* TASK REQUIREMENTS
All lines from the one containing "(126, 250) = (524, 146): orange" through the last line below must be duplicated exactly, with nothing outside that span.

* ENTRIES SHOWN
┌────────

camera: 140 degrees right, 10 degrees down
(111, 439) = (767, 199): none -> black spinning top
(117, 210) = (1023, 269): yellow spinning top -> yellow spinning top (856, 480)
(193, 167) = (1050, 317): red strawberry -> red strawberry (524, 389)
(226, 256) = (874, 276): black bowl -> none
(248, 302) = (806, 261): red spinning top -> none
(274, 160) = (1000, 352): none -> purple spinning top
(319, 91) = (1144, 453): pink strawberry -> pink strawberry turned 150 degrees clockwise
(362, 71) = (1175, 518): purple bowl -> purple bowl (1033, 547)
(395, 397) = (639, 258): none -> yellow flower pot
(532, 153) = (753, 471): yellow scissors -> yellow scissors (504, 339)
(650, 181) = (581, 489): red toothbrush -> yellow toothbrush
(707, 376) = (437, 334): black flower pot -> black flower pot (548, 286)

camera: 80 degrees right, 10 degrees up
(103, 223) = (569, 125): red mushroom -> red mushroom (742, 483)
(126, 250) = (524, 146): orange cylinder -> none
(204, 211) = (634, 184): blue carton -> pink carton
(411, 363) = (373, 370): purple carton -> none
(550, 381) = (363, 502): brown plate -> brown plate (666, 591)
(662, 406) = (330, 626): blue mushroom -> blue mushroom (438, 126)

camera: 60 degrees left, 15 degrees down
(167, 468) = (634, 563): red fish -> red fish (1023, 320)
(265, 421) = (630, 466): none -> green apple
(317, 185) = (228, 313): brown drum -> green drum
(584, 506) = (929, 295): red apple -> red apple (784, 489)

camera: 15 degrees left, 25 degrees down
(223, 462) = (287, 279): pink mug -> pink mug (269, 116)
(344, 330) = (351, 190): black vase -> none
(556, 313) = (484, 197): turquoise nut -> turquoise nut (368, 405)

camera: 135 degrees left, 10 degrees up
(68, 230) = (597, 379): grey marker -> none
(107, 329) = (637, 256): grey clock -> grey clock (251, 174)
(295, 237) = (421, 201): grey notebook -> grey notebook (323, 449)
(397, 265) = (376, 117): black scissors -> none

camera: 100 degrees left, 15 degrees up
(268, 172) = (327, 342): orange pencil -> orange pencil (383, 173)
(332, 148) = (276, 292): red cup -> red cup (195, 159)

└────────

* ANSWER AREA
(126, 250) = (524, 146): orange cylinder -> none
(204, 211) = (634, 184): blue carton -> pink carton
(411, 363) = (373, 370): purple carton -> none
(550, 381) = (363, 502): brown plate -> brown plate (666, 591)
(662, 406) = (330, 626): blue mushroom -> blue mushroom (438, 126)

camera: 60 degrees left, 15 degrees down
(167, 468) = (634, 563): red fish -> red fish (1023, 320)
(265, 421) = (630, 466): none -> green apple
(317, 185) = (228, 313): brown drum -> green drum
(584, 506) = (929, 295): red apple -> red apple (784, 489)

camera: 15 degrees left, 25 degrees down
(223, 462) = (287, 279): pink mug -> pink mug (269, 116)
(344, 330) = (351, 190): black vase -> none
(556, 313) = (484, 197): turquoise nut -> turquoise nut (368, 405)

camera: 135 degrees left, 10 degrees up
(68, 230) = (597, 379): grey marker -> none
(107, 329) = (637, 256): grey clock -> grey clock (251, 174)
(295, 237) = (421, 201): grey notebook -> grey notebook (323, 449)
(397, 265) = (376, 117): black scissors -> none

camera: 100 degrees left, 15 degrees up
(268, 172) = (327, 342): orange pencil -> orange pencil (383, 173)
(332, 148) = (276, 292): red cup -> red cup (195, 159)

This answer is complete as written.